WHAT YOU WILL DO.
Write out the data again in full, exactly as it reads.

[Scene edit records]
★ ★ ★ ★ ★ ★ ★
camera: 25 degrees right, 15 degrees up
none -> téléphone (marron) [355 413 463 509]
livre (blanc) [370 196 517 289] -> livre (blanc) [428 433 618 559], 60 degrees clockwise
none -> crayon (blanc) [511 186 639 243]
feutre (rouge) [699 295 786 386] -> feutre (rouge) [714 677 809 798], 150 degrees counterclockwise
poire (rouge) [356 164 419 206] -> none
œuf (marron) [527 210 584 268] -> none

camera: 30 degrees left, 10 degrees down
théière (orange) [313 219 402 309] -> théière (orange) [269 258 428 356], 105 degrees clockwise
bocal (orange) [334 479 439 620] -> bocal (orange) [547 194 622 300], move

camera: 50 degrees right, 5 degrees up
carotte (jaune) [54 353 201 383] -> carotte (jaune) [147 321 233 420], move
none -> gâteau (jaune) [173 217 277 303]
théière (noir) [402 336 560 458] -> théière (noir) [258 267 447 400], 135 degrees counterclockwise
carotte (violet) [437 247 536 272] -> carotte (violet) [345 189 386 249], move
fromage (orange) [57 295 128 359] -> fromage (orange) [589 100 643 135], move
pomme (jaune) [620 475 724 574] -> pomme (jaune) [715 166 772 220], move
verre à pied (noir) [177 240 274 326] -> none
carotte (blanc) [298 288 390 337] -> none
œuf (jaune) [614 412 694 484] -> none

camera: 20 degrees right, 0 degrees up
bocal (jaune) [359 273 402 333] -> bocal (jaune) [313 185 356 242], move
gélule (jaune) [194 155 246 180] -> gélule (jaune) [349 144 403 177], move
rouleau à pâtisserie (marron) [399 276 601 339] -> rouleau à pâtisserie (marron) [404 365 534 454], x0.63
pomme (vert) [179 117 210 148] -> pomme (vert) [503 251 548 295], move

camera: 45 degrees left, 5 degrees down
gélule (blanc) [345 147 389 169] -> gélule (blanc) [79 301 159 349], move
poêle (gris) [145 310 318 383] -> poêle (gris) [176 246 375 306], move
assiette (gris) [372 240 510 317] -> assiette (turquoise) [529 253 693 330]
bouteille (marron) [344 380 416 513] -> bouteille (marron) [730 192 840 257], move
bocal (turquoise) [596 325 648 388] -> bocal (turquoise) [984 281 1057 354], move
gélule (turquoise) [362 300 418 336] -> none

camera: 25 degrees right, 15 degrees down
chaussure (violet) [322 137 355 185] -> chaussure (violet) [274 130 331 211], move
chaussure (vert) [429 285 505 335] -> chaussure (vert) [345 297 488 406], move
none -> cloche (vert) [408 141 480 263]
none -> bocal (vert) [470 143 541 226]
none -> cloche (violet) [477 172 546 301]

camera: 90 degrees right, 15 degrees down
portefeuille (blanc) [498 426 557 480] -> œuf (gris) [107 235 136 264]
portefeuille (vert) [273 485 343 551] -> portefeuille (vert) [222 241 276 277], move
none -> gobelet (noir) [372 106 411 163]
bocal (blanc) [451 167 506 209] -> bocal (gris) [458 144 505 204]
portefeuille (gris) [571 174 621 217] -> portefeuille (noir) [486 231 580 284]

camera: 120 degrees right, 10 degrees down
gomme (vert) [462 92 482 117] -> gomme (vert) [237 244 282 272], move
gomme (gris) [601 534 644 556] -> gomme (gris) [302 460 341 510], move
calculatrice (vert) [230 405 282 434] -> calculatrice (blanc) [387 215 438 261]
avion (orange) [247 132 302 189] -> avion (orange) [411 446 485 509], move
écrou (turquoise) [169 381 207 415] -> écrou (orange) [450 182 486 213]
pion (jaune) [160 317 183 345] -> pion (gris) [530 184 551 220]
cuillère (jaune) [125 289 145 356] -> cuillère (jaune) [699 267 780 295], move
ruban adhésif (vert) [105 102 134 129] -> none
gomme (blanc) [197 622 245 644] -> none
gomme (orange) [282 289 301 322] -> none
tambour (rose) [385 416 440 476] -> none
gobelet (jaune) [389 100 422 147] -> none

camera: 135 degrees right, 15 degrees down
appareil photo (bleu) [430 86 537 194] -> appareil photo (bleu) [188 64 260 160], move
★ ★ ★ ★ ★ ★ ★
TASK SOLUTION.
camera: 25 degrees right, 15 degrees up
none -> téléphone (marron) [355 413 463 509]
livre (blanc) [370 196 517 289] -> livre (blanc) [428 433 618 559], 60 degrees clockwise
none -> crayon (blanc) [511 186 639 243]
feutre (rouge) [699 295 786 386] -> feutre (rouge) [714 677 809 798], 150 degrees counterclockwise
poire (rouge) [356 164 419 206] -> none
œuf (marron) [527 210 584 268] -> none

camera: 30 degrees left, 10 degrees down
théière (orange) [313 219 402 309] -> théière (orange) [269 258 428 356], 105 degrees clockwise
bocal (orange) [334 479 439 620] -> bocal (orange) [547 194 622 300], move

camera: 50 degrees right, 5 degrees up
carotte (jaune) [54 353 201 383] -> carotte (jaune) [147 321 233 420], move
none -> gâteau (jaune) [173 217 277 303]
théière (noir) [402 336 560 458] -> théière (noir) [258 267 447 400], 135 degrees counterclockwise
carotte (violet) [437 247 536 272] -> carotte (violet) [345 189 386 249], move
fromage (orange) [57 295 128 359] -> fromage (orange) [589 100 643 135], move
pomme (jaune) [620 475 724 574] -> pomme (jaune) [715 166 772 220], move
verre à pied (noir) [177 240 274 326] -> none
carotte (blanc) [298 288 390 337] -> none
œuf (jaune) [614 412 694 484] -> none

camera: 20 degrees right, 0 degrees up
bocal (jaune) [359 273 402 333] -> bocal (jaune) [313 185 356 242], move
gélule (jaune) [194 155 246 180] -> gélule (jaune) [349 144 403 177], move
rouleau à pâtisserie (marron) [399 276 601 339] -> rouleau à pâtisserie (marron) [404 365 534 454], x0.63
pomme (vert) [179 117 210 148] -> pomme (vert) [503 251 548 295], move

camera: 45 degrees left, 5 degrees down
gélule (blanc) [345 147 389 169] -> gélule (blanc) [79 301 159 349], move
poêle (gris) [145 310 318 383] -> poêle (gris) [176 246 375 306], move
assiette (gris) [372 240 510 317] -> assiette (turquoise) [529 253 693 330]
bouteille (marron) [344 380 416 513] -> bouteille (marron) [730 192 840 257], move
bocal (turquoise) [596 325 648 388] -> bocal (turquoise) [984 281 1057 354], move
gélule (turquoise) [362 300 418 336] -> none

camera: 25 degrees right, 15 degrees down
chaussure (violet) [322 137 355 185] -> chaussure (violet) [274 130 331 211], move
chaussure (vert) [429 285 505 335] -> chaussure (vert) [345 297 488 406], move
none -> cloche (vert) [408 141 480 263]
none -> bocal (vert) [470 143 541 226]
none -> cloche (violet) [477 172 546 301]

camera: 90 degrees right, 15 degrees down
portefeuille (blanc) [498 426 557 480] -> œuf (gris) [107 235 136 264]
portefeuille (vert) [273 485 343 551] -> portefeuille (vert) [222 241 276 277], move
none -> gobelet (noir) [372 106 411 163]
bocal (blanc) [451 167 506 209] -> bocal (gris) [458 144 505 204]
portefeuille (gris) [571 174 621 217] -> portefeuille (noir) [486 231 580 284]

camera: 120 degrees right, 10 degrees down
gomme (vert) [462 92 482 117] -> gomme (vert) [237 244 282 272], move
gomme (gris) [601 534 644 556] -> gomme (gris) [302 460 341 510], move
calculatrice (vert) [230 405 282 434] -> calculatrice (blanc) [387 215 438 261]
avion (orange) [247 132 302 189] -> avion (orange) [411 446 485 509], move
écrou (turquoise) [169 381 207 415] -> écrou (orange) [450 182 486 213]
pion (jaune) [160 317 183 345] -> pion (gris) [530 184 551 220]
cuillère (jaune) [125 289 145 356] -> cuillère (jaune) [699 267 780 295], move
ruban adhésif (vert) [105 102 134 129] -> none
gomme (blanc) [197 622 245 644] -> none
gomme (orange) [282 289 301 322] -> none
tambour (rose) [385 416 440 476] -> none
gobelet (jaune) [389 100 422 147] -> none

camera: 135 degrees right, 15 degrees down
appareil photo (bleu) [430 86 537 194] -> appareil photo (bleu) [188 64 260 160], move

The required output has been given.